▸ Exercise brief
Restate the records word for word. Include no pictures.

▸ Supplied information
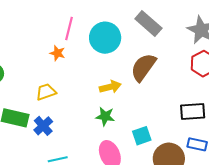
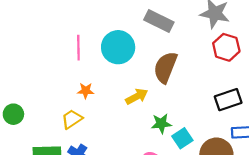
orange star: (57, 53) -> (86, 91), moved
green star: (105, 116) -> (161, 124), moved

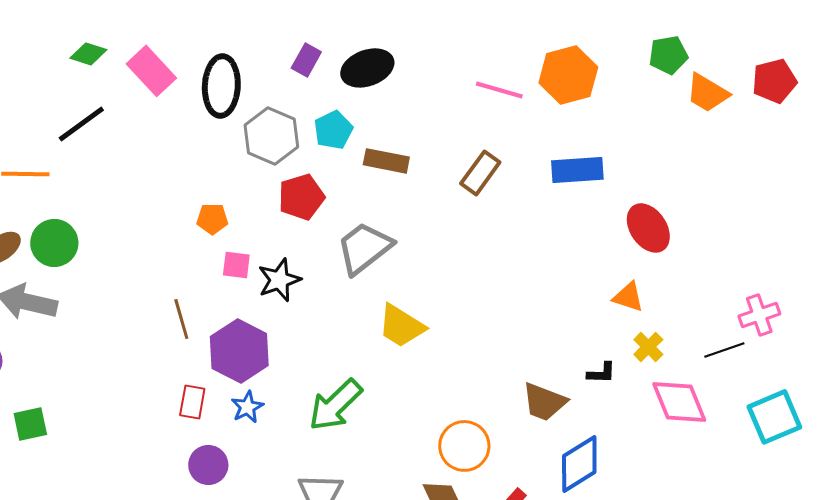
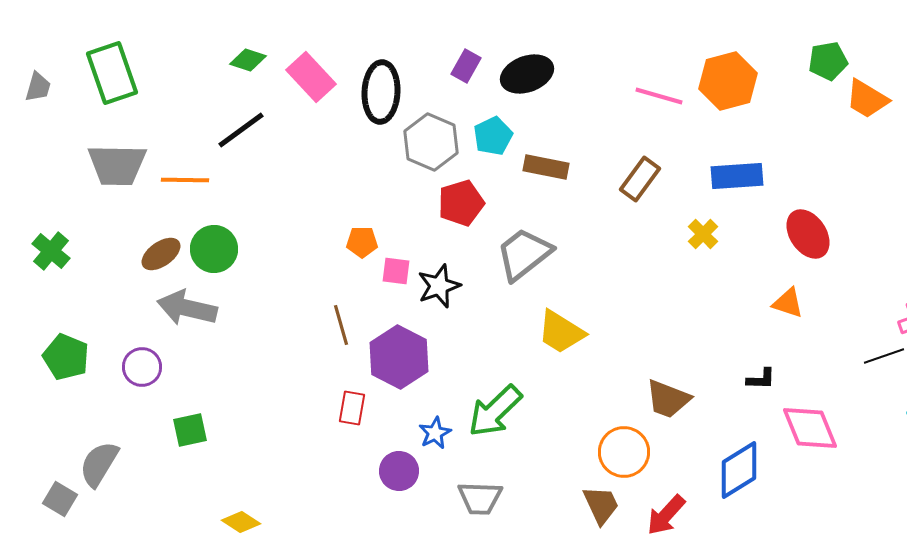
orange pentagon: (212, 219) -> (362, 242), moved
yellow cross: (648, 347) -> (703, 234), moved
brown trapezoid: (544, 402) -> (668, 399), moved
pink diamond: (679, 402) -> (810, 428), moved
blue star: (247, 407) -> (435, 433), moved
purple circle: (208, 465) -> (399, 471), moved

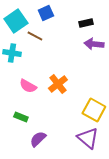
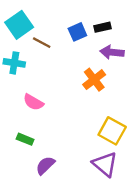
blue square: (46, 13) -> (77, 32), moved
orange cross: (58, 84) -> (94, 80), moved

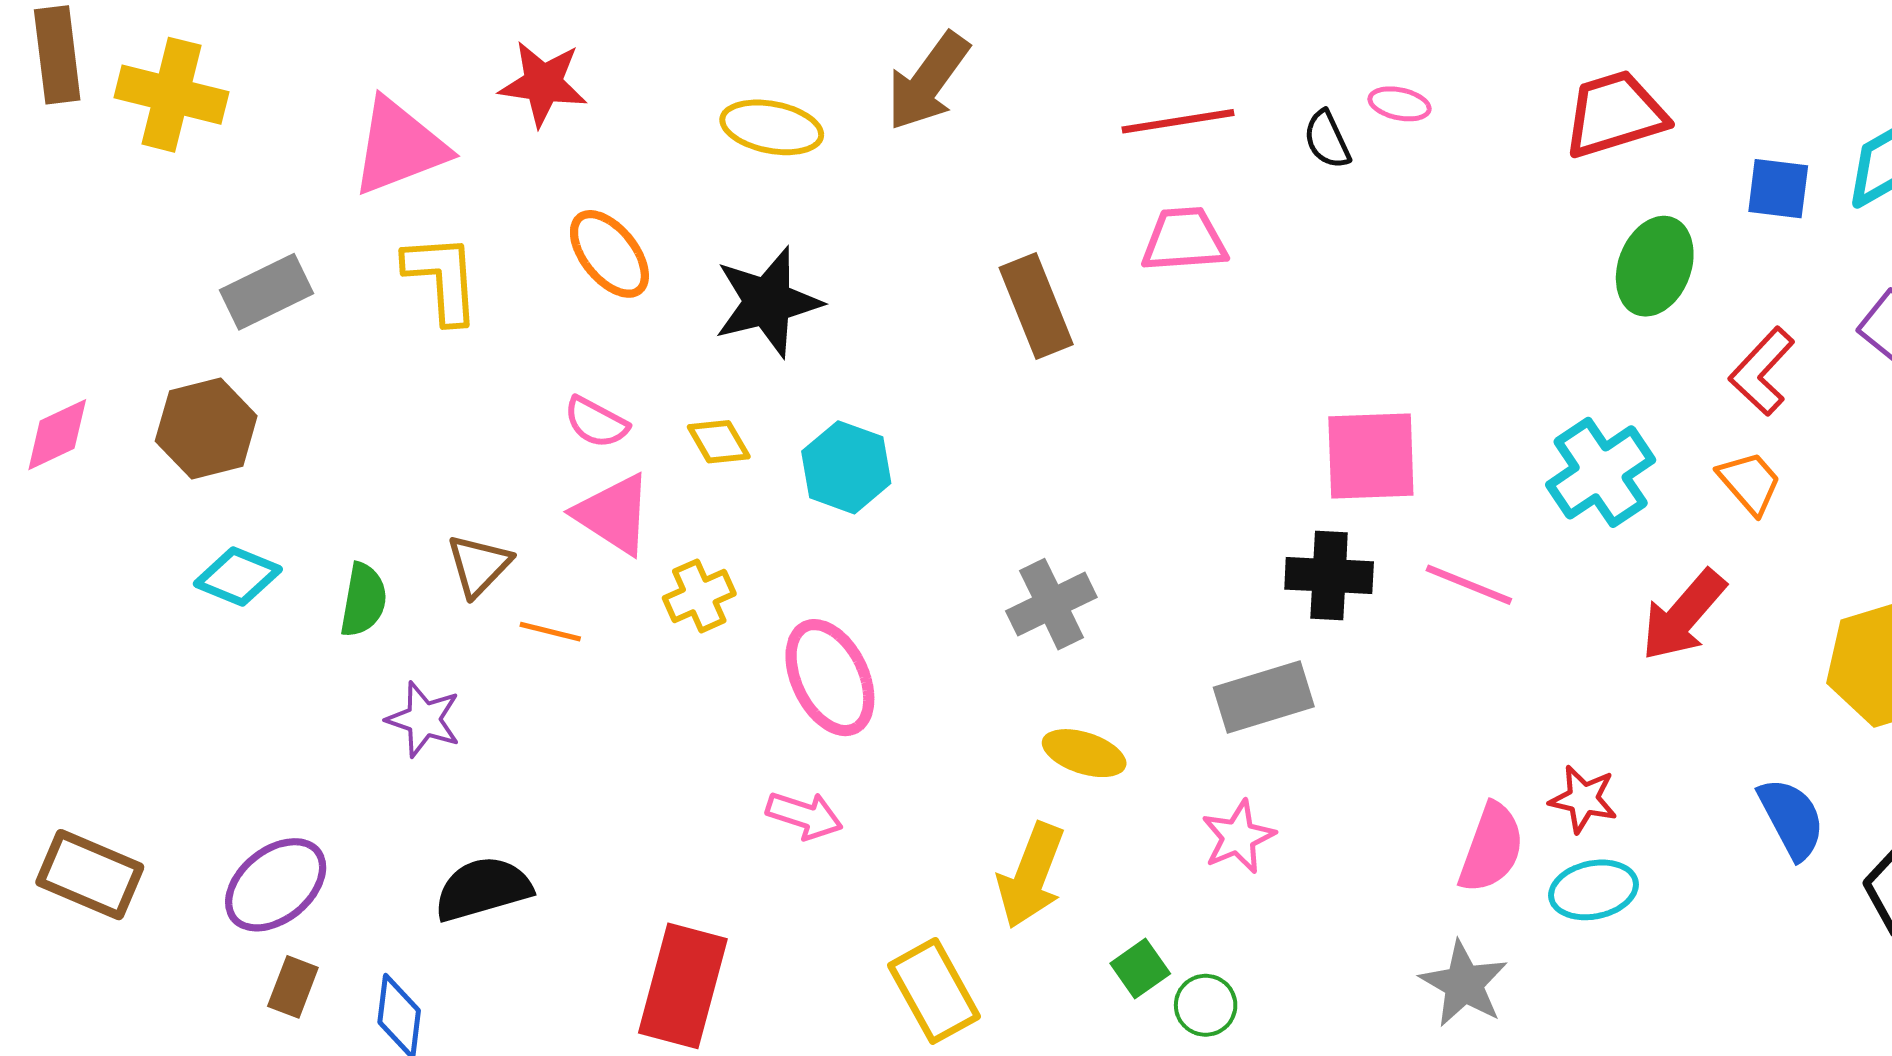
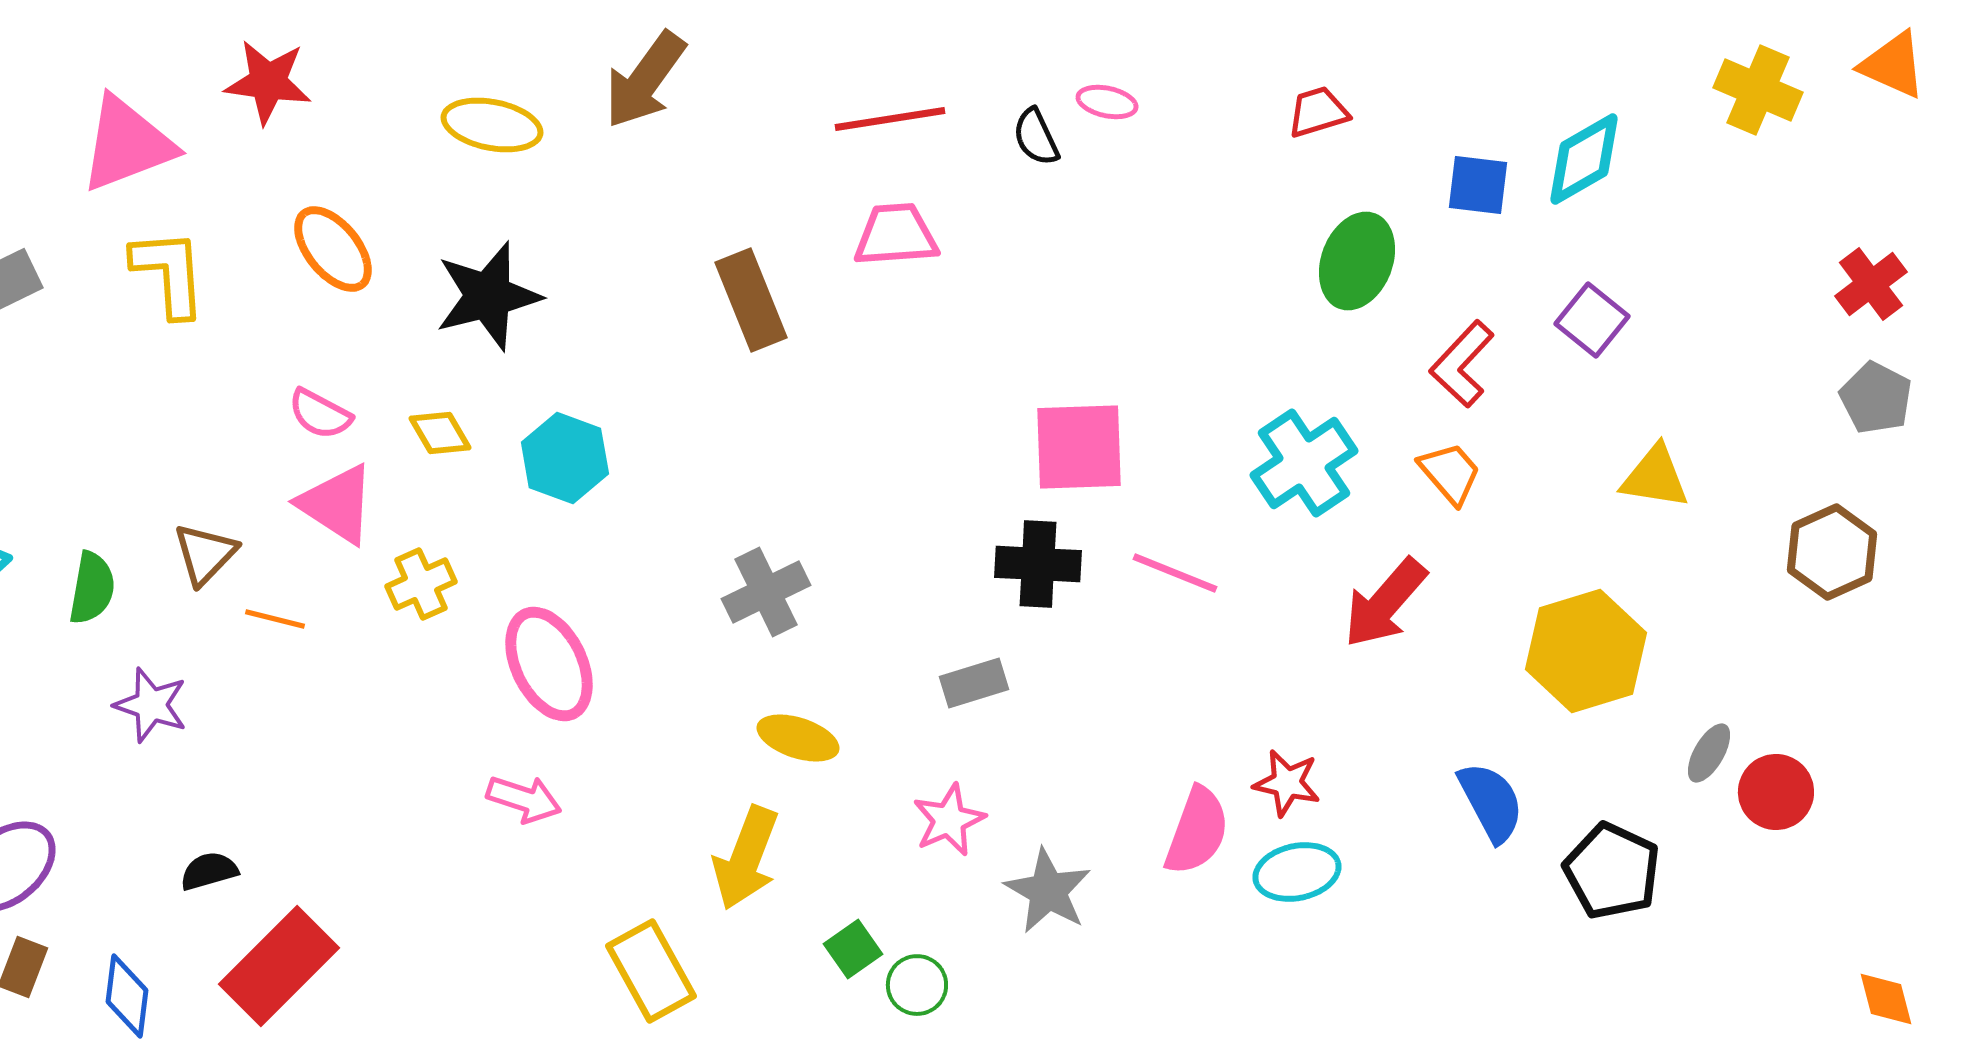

▸ Solution for this task
orange star: (57, 53) -> (86, 91), moved
green star: (105, 116) -> (161, 124), moved

orange pentagon: (212, 219) -> (362, 242), moved
yellow cross: (648, 347) -> (703, 234), moved
brown trapezoid: (544, 402) -> (668, 399), moved
pink diamond: (679, 402) -> (810, 428), moved
blue star: (247, 407) -> (435, 433), moved
purple circle: (208, 465) -> (399, 471), moved

blue square: (46, 13) -> (77, 32), moved
orange cross: (58, 84) -> (94, 80), moved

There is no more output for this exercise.